◆ **Ejercicio**
Extrae de los registros cada línea que contenga la palabra "Among". Ten en cuenta que se distinguen mayúsculas y minúsculas.

_____

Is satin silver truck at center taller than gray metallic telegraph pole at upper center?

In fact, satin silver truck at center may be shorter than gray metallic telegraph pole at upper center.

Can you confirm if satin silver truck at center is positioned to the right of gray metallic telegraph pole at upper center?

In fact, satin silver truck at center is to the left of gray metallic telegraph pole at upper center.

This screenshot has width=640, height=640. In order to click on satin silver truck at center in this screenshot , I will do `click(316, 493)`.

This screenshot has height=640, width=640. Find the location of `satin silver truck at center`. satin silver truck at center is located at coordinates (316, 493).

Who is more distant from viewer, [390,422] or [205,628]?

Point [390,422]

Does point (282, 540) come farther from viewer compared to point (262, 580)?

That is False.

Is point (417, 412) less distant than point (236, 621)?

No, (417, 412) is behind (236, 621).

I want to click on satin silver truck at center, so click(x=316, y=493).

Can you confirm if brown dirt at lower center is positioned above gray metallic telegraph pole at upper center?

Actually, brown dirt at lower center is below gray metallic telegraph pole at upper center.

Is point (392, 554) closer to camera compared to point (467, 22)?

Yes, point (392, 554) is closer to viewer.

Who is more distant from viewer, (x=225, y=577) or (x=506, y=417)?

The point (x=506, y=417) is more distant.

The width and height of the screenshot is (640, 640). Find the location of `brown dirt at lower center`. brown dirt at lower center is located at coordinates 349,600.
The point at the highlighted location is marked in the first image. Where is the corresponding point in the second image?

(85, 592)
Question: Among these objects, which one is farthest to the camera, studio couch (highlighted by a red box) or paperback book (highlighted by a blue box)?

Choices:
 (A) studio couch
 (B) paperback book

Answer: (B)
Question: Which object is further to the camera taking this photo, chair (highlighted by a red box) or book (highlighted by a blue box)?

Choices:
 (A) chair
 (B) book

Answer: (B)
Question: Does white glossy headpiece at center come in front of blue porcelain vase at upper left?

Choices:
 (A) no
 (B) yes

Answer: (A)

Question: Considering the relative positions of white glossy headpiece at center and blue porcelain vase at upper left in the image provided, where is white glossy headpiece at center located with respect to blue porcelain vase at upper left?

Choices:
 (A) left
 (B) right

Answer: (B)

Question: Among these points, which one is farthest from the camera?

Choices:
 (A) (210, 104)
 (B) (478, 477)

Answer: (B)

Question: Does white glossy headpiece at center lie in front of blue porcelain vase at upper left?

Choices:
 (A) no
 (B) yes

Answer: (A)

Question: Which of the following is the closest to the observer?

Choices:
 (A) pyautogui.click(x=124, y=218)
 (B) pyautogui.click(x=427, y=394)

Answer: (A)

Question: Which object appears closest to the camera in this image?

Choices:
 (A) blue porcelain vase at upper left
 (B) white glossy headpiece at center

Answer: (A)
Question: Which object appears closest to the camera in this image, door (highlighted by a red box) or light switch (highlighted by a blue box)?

_____

◆ **Solución**
Question: Among these objects, which one is farthest to the camera, studio couch (highlighted by a red box) or paperback book (highlighted by a blue box)?
Question: Among these points, which one is farthest from the camera?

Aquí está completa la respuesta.